- _Problem to solve_
What lines in the listing include "pink"? Return a copy of each.

Start of Supplied entries

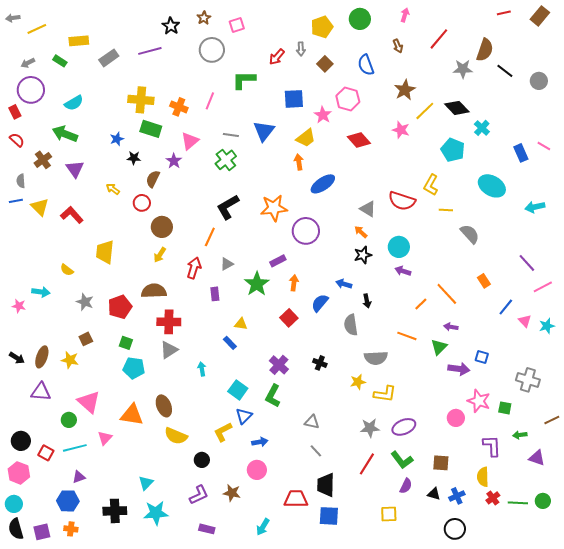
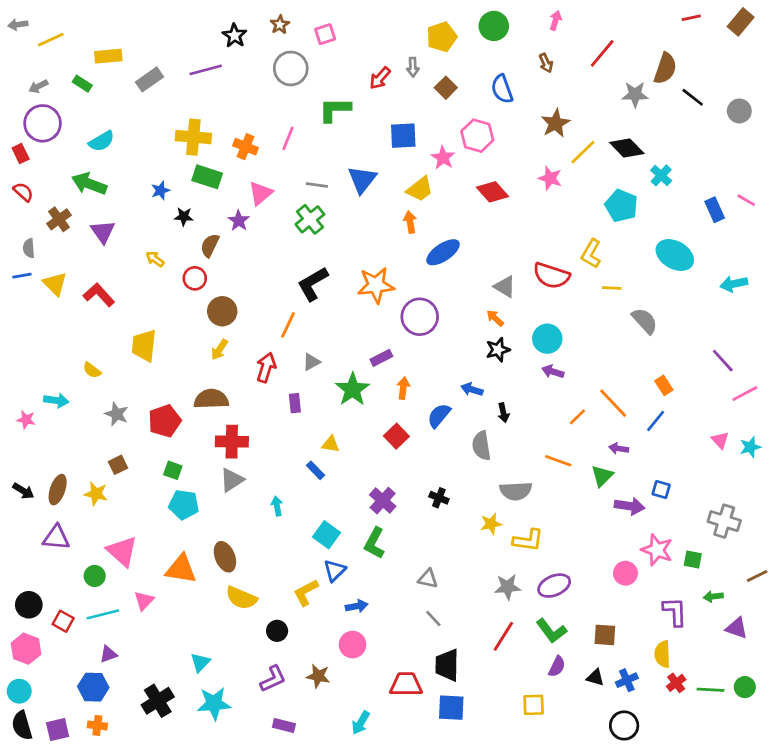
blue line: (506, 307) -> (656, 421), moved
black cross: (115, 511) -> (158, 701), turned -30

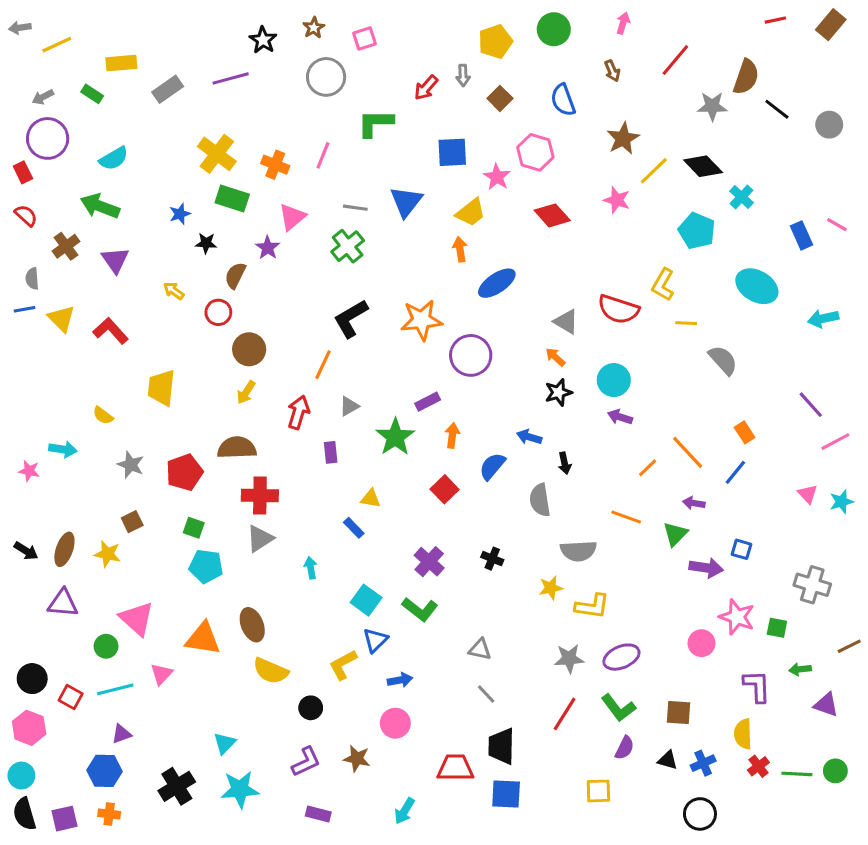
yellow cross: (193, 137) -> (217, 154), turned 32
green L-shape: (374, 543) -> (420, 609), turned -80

End of Supplied entries
Start of Supplied entries

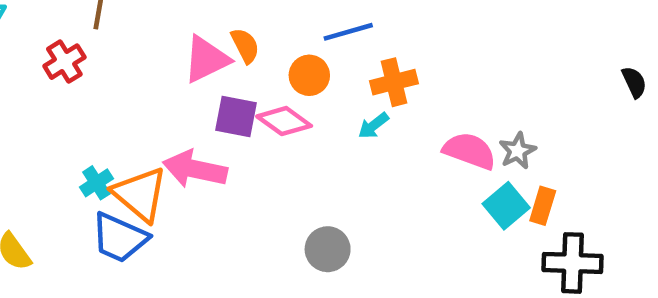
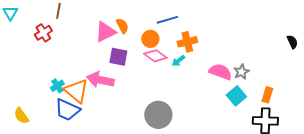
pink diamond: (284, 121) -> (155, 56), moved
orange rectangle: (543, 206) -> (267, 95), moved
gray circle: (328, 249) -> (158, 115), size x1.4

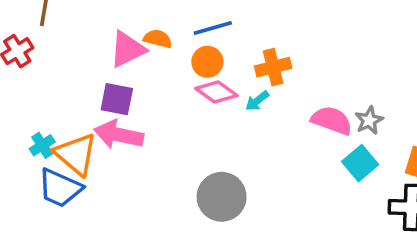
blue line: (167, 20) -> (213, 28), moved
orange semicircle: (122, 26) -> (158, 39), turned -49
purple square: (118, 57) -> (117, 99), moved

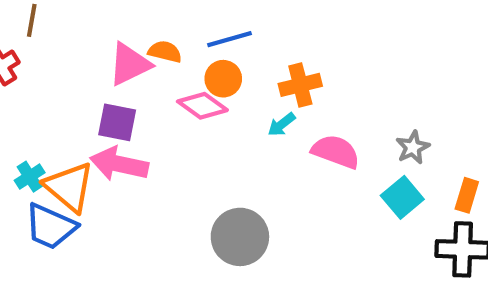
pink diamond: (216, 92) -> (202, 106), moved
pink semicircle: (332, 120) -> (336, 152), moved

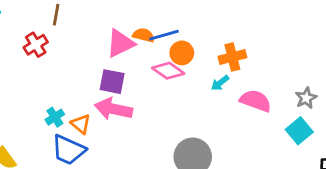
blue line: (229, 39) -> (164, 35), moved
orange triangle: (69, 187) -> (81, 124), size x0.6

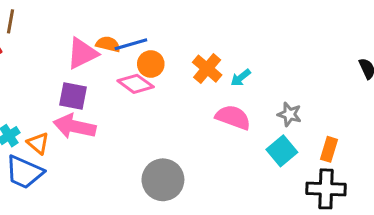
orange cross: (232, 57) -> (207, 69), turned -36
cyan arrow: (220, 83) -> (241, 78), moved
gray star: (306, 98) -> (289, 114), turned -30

End of Supplied entries
Start of Supplied entries

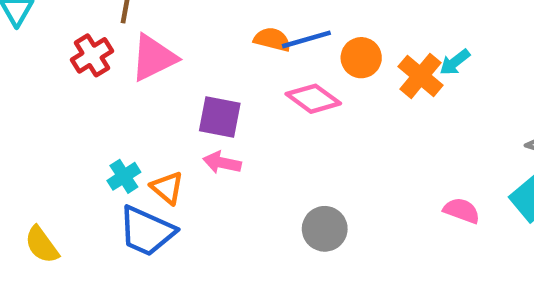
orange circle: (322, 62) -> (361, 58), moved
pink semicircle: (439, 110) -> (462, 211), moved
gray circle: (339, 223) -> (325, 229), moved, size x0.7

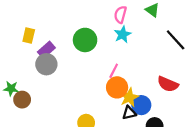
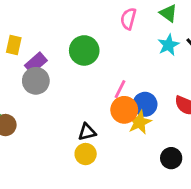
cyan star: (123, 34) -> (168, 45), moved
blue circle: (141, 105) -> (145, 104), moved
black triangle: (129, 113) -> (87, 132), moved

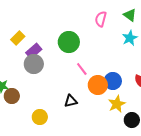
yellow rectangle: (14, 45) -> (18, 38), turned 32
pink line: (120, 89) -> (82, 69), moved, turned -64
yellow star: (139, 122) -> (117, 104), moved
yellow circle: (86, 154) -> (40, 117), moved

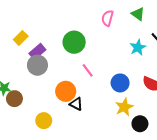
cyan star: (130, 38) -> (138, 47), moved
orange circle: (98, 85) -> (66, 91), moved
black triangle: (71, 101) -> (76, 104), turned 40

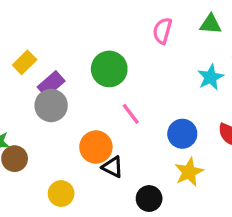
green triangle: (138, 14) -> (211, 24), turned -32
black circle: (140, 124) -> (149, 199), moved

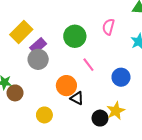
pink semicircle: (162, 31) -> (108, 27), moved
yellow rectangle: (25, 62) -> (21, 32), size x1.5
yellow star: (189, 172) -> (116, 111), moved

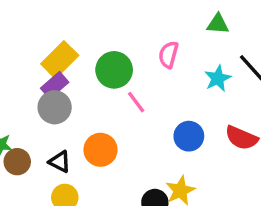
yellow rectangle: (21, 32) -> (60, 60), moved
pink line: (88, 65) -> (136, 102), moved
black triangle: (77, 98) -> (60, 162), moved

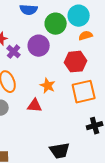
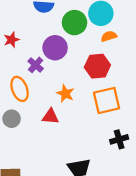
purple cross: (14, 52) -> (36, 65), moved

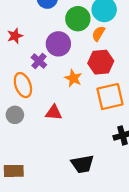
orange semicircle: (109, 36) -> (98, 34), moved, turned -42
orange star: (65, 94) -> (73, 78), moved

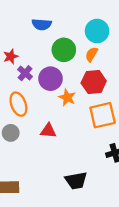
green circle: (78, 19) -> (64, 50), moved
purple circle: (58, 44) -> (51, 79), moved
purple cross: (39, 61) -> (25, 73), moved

End of Supplied entries

- _Exercise solution_
pink diamond: (284, 121) -> (155, 56), moved
pink diamond: (216, 92) -> (202, 106), moved
pink semicircle: (332, 120) -> (336, 152), moved
pink semicircle: (439, 110) -> (462, 211), moved
pink line: (120, 89) -> (82, 69), moved, turned -64
pink semicircle: (162, 31) -> (108, 27), moved
pink line: (88, 65) -> (136, 102), moved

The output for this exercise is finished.